**WHAT YOU WILL DO:** Below are some records; output exactly the lines from the line with "green egg: 4 -> 5" to the line with "grey eraser: 7 -> 6", both ends kept, and nothing more.

......

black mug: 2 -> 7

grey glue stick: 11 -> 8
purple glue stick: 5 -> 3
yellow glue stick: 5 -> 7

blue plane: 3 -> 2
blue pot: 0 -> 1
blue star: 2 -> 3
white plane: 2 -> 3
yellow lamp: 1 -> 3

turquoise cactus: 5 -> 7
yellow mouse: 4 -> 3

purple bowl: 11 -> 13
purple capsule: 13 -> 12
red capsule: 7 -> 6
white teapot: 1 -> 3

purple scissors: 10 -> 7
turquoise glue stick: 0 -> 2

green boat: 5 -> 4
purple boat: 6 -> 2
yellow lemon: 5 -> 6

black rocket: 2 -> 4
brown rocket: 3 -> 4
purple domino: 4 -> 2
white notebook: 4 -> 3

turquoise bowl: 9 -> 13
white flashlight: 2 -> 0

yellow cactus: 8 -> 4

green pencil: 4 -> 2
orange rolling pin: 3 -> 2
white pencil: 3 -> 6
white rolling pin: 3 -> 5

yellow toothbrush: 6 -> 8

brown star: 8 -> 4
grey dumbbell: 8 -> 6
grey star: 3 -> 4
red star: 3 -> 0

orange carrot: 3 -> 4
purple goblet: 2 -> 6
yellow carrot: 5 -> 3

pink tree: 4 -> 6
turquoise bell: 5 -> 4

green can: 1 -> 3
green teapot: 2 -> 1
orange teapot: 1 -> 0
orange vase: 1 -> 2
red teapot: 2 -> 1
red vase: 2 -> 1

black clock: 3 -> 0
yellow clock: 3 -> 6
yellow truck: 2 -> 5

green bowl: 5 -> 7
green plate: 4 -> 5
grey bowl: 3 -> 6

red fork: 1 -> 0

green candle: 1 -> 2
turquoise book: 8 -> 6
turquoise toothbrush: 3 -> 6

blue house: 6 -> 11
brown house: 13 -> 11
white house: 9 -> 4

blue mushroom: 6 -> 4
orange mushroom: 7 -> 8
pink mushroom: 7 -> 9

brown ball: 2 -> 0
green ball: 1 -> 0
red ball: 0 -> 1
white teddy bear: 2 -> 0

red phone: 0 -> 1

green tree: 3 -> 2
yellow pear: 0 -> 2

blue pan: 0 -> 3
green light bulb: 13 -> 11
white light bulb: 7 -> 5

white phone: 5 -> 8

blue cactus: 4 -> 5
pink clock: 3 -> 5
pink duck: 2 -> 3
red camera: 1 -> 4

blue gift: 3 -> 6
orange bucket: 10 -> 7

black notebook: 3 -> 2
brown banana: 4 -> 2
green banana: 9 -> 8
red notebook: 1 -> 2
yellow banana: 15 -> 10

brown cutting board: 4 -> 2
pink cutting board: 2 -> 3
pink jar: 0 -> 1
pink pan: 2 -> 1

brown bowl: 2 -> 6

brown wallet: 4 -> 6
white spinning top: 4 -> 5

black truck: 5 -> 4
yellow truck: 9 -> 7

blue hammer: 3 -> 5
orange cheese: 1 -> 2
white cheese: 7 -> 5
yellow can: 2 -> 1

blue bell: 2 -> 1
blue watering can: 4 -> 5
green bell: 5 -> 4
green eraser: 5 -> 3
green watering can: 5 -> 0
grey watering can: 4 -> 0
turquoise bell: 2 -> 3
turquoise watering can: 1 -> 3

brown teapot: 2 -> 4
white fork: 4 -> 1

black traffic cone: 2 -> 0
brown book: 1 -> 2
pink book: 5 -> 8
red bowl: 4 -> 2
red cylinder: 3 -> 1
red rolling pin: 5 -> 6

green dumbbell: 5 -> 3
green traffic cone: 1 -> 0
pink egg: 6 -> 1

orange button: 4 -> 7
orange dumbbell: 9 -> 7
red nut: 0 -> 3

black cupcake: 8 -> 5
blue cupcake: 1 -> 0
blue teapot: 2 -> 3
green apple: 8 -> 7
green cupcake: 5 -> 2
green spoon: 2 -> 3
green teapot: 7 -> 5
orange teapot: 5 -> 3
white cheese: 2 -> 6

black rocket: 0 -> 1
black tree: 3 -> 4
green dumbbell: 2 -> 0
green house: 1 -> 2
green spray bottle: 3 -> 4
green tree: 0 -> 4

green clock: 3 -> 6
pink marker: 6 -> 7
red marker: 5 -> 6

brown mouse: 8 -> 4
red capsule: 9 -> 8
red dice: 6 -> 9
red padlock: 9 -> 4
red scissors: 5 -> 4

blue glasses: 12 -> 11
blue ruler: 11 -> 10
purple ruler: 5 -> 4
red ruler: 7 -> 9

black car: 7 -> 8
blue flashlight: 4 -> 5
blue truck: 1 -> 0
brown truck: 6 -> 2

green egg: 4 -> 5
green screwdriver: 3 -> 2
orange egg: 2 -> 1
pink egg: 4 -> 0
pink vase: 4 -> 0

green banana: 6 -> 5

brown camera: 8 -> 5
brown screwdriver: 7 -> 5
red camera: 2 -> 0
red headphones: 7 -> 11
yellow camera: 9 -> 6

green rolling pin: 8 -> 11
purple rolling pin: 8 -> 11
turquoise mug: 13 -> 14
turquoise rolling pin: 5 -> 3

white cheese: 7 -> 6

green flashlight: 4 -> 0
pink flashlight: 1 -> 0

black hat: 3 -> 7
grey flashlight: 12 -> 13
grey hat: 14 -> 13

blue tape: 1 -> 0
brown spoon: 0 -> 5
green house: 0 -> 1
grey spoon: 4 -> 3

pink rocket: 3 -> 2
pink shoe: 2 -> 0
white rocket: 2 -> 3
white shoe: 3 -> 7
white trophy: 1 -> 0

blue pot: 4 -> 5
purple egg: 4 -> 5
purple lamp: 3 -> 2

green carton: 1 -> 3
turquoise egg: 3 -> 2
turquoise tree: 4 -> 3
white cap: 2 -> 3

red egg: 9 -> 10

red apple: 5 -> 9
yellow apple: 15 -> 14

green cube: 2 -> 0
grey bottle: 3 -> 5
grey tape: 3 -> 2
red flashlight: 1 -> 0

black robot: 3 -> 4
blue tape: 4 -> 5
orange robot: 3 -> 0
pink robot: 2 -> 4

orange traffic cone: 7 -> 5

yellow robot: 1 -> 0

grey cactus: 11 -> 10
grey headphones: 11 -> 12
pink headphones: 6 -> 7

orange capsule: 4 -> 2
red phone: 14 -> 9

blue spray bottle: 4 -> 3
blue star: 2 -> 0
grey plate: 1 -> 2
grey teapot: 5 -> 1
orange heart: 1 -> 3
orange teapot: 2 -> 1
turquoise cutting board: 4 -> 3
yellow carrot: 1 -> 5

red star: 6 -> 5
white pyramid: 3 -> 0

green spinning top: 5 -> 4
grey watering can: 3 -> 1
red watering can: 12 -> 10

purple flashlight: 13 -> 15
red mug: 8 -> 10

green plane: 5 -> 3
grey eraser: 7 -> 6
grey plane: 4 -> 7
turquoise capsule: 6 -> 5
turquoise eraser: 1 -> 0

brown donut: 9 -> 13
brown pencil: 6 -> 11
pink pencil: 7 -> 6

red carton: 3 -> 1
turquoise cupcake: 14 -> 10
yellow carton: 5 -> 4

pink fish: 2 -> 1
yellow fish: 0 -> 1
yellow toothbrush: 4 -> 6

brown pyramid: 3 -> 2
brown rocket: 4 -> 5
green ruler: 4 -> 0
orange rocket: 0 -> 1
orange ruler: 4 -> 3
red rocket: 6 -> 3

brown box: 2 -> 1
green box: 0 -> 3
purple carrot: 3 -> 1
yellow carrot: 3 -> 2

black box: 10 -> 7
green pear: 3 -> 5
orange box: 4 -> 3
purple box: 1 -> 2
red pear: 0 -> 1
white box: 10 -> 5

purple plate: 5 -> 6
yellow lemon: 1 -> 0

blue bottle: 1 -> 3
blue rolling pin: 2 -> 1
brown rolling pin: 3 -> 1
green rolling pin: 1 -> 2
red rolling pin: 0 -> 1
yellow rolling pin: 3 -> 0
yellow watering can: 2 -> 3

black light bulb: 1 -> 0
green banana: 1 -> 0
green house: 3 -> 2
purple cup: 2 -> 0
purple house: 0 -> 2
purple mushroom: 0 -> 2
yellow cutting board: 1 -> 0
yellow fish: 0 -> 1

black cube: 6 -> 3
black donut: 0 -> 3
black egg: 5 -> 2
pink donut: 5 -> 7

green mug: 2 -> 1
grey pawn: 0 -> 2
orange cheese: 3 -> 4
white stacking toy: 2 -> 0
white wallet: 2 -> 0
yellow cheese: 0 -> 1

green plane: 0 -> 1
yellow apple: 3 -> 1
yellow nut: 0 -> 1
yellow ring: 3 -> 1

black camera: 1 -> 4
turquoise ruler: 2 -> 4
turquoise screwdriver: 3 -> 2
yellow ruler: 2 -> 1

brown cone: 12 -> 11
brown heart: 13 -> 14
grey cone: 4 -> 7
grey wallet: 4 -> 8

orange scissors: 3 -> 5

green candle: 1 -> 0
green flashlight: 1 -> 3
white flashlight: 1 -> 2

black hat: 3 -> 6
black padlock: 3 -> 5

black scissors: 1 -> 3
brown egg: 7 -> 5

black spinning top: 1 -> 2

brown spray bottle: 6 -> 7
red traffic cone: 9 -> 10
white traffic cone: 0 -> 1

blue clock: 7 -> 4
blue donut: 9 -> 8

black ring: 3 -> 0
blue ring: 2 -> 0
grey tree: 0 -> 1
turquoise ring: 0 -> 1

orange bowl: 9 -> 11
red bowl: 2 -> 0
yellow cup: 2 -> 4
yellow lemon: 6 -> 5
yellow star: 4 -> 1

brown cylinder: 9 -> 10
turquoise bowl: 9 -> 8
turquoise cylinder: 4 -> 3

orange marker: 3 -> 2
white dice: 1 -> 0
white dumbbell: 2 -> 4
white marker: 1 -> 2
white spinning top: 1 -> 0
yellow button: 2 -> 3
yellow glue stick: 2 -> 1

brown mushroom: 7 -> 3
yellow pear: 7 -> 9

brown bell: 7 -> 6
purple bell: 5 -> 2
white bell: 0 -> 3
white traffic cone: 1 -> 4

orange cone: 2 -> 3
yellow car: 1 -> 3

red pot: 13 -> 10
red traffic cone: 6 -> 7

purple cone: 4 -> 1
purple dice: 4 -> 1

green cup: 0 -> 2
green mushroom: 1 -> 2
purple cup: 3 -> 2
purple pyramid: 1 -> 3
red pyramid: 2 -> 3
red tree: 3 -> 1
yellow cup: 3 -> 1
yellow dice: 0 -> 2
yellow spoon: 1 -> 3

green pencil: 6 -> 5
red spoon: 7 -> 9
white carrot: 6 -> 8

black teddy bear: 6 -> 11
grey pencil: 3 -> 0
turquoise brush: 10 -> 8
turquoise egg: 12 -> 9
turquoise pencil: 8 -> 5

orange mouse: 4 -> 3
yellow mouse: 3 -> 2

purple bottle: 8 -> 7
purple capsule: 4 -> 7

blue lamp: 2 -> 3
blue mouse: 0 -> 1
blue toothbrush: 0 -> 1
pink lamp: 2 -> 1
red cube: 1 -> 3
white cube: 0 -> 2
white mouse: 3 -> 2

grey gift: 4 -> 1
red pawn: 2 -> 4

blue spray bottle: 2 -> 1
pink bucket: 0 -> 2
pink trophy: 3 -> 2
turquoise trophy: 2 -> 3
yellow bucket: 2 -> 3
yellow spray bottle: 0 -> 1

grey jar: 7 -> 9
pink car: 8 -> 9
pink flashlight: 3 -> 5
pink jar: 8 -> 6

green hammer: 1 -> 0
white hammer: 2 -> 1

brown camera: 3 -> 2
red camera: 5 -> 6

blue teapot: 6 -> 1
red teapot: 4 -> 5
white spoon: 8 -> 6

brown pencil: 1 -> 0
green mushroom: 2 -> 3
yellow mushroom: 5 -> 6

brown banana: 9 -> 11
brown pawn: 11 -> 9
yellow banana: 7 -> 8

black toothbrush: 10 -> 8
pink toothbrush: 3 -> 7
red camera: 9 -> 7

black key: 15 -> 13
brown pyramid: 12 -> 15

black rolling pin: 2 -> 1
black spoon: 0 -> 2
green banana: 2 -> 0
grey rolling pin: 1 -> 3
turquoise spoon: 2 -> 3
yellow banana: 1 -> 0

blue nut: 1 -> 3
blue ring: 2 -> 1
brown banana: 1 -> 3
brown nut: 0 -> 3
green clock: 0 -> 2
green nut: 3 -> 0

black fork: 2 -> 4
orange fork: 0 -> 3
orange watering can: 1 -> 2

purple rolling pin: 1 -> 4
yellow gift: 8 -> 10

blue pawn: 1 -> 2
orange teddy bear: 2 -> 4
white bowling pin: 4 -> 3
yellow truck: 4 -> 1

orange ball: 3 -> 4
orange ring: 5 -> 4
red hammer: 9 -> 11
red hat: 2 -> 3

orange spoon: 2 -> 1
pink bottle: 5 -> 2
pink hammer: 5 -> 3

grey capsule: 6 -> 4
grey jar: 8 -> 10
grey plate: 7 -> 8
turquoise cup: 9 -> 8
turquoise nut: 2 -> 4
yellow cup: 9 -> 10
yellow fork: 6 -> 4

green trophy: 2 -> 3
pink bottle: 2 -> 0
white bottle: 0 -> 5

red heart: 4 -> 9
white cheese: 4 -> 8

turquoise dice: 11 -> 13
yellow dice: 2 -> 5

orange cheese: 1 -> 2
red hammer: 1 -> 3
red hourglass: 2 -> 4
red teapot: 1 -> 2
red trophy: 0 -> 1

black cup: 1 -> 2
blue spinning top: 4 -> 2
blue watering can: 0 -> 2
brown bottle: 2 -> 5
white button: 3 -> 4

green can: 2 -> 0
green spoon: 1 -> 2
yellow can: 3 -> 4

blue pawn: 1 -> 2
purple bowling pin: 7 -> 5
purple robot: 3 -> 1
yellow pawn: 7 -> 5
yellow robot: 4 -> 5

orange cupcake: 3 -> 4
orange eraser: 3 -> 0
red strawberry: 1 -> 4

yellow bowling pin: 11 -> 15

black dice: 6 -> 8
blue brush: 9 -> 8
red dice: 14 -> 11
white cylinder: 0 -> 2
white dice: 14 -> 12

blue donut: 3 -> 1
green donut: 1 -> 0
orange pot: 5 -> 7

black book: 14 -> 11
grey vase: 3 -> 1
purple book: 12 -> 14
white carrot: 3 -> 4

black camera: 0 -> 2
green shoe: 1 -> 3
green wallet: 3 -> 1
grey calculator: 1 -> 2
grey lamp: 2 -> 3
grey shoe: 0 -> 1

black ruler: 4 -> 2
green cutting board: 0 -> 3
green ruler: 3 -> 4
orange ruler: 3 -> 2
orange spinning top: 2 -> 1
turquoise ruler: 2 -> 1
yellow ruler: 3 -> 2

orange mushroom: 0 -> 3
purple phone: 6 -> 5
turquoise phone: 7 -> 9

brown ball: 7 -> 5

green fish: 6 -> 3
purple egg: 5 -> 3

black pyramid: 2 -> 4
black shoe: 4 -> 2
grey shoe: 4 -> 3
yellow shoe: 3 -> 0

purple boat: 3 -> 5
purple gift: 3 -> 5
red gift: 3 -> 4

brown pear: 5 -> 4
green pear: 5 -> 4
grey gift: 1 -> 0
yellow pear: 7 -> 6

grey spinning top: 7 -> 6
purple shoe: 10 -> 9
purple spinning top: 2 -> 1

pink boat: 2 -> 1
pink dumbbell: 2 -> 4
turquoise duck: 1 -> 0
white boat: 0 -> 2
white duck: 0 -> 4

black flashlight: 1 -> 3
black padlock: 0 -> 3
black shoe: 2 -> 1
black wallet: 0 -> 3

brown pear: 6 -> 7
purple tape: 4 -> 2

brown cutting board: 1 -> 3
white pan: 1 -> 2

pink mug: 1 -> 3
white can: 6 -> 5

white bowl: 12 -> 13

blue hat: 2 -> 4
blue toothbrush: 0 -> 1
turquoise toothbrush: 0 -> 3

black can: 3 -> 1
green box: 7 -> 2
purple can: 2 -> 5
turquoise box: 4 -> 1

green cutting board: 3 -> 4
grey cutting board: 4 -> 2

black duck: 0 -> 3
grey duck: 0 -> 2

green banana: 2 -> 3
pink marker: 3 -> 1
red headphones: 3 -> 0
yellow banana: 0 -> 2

......

**WRITTEN SOLUTION:**
green egg: 4 -> 5
green screwdriver: 3 -> 2
orange egg: 2 -> 1
pink egg: 4 -> 0
pink vase: 4 -> 0

green banana: 6 -> 5

brown camera: 8 -> 5
brown screwdriver: 7 -> 5
red camera: 2 -> 0
red headphones: 7 -> 11
yellow camera: 9 -> 6

green rolling pin: 8 -> 11
purple rolling pin: 8 -> 11
turquoise mug: 13 -> 14
turquoise rolling pin: 5 -> 3

white cheese: 7 -> 6

green flashlight: 4 -> 0
pink flashlight: 1 -> 0

black hat: 3 -> 7
grey flashlight: 12 -> 13
grey hat: 14 -> 13

blue tape: 1 -> 0
brown spoon: 0 -> 5
green house: 0 -> 1
grey spoon: 4 -> 3

pink rocket: 3 -> 2
pink shoe: 2 -> 0
white rocket: 2 -> 3
white shoe: 3 -> 7
white trophy: 1 -> 0

blue pot: 4 -> 5
purple egg: 4 -> 5
purple lamp: 3 -> 2

green carton: 1 -> 3
turquoise egg: 3 -> 2
turquoise tree: 4 -> 3
white cap: 2 -> 3

red egg: 9 -> 10

red apple: 5 -> 9
yellow apple: 15 -> 14

green cube: 2 -> 0
grey bottle: 3 -> 5
grey tape: 3 -> 2
red flashlight: 1 -> 0

black robot: 3 -> 4
blue tape: 4 -> 5
orange robot: 3 -> 0
pink robot: 2 -> 4

orange traffic cone: 7 -> 5

yellow robot: 1 -> 0

grey cactus: 11 -> 10
grey headphones: 11 -> 12
pink headphones: 6 -> 7

orange capsule: 4 -> 2
red phone: 14 -> 9

blue spray bottle: 4 -> 3
blue star: 2 -> 0
grey plate: 1 -> 2
grey teapot: 5 -> 1
orange heart: 1 -> 3
orange teapot: 2 -> 1
turquoise cutting board: 4 -> 3
yellow carrot: 1 -> 5

red star: 6 -> 5
white pyramid: 3 -> 0

green spinning top: 5 -> 4
grey watering can: 3 -> 1
red watering can: 12 -> 10

purple flashlight: 13 -> 15
red mug: 8 -> 10

green plane: 5 -> 3
grey eraser: 7 -> 6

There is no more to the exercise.